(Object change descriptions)
###
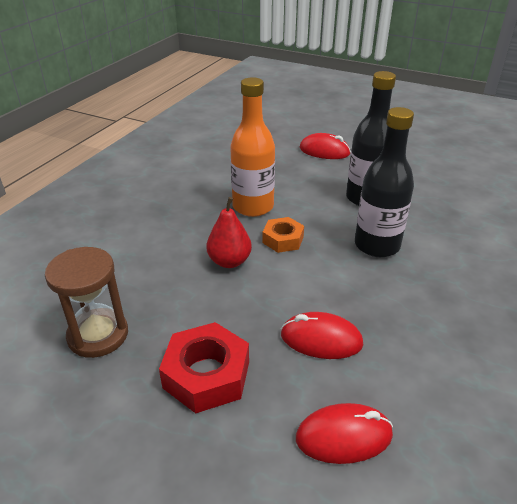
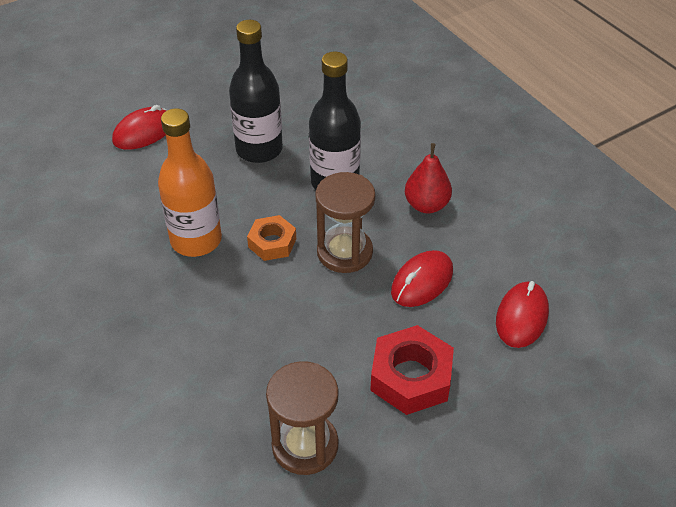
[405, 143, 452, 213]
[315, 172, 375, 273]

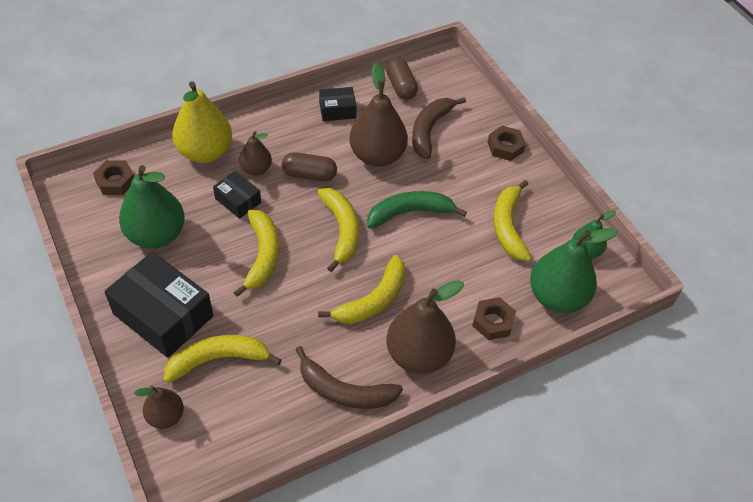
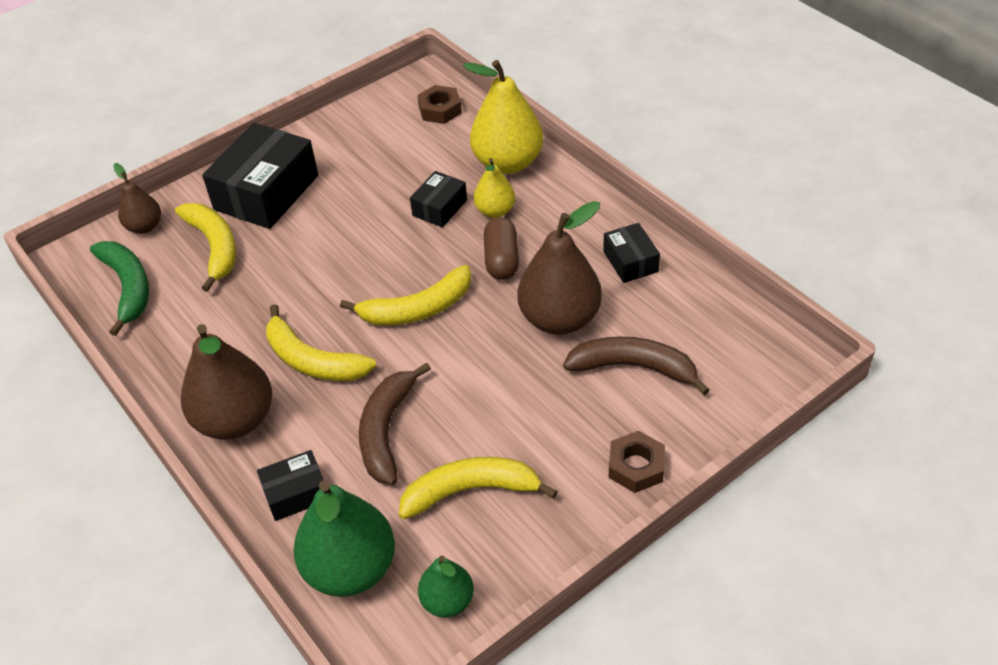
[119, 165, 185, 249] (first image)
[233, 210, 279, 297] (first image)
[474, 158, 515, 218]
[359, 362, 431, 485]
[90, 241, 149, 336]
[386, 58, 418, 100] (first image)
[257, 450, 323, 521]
###
Go through the data and count every line where the word "first" appears. Give only that count.

## Result
3